Supplied information:
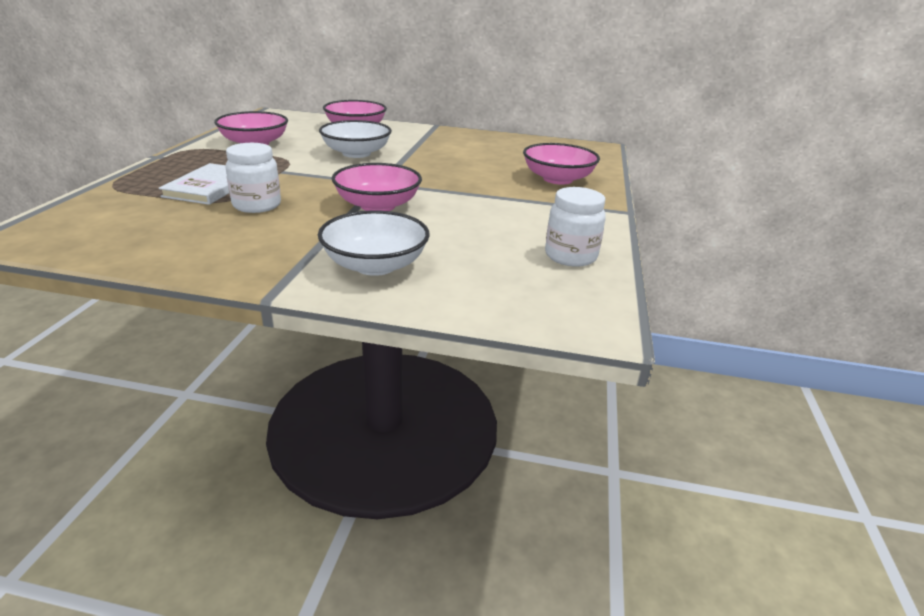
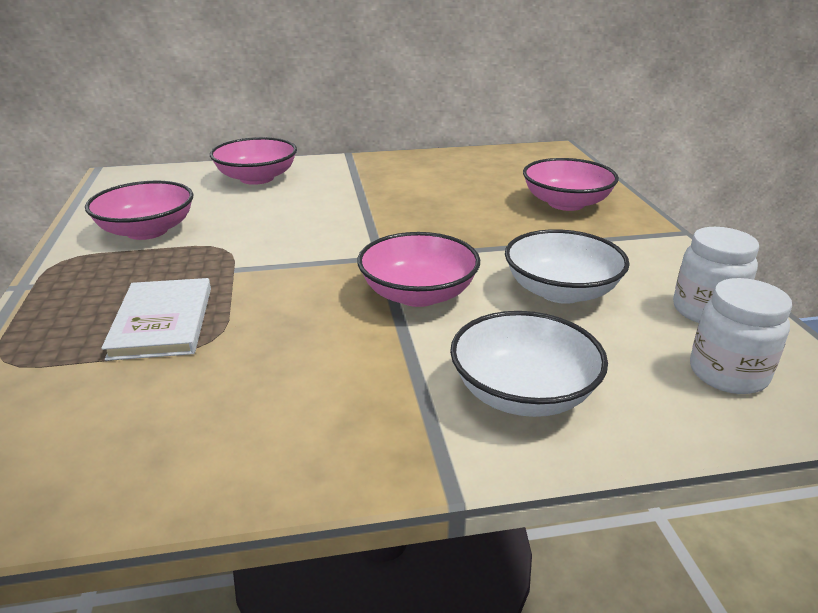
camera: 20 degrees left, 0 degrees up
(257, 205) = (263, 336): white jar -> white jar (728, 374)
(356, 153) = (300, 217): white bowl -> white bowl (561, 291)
* * *
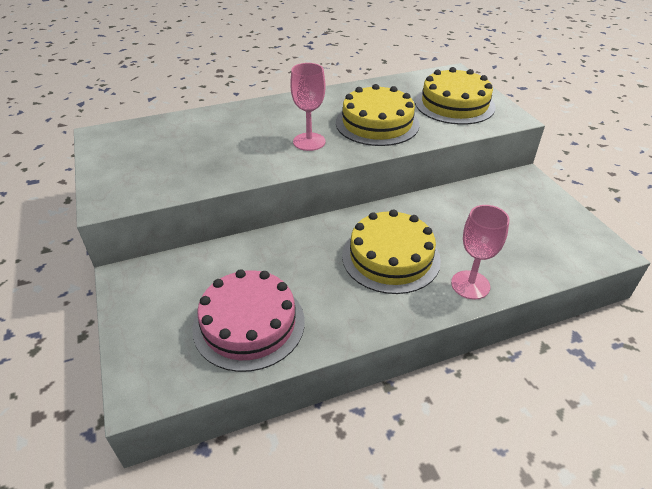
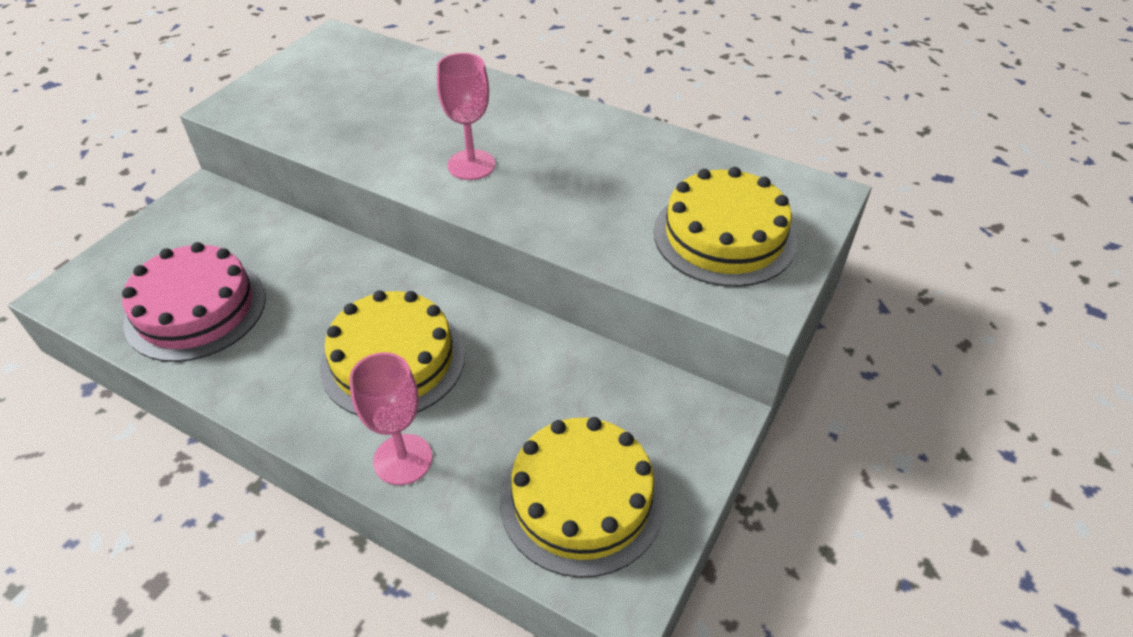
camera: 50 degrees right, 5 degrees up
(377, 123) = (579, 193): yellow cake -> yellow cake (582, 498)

What you will do: From the material above, return every line that contains "camera".

Exercise answer:
camera: 20 degrees left, 0 degrees up
camera: 50 degrees right, 5 degrees up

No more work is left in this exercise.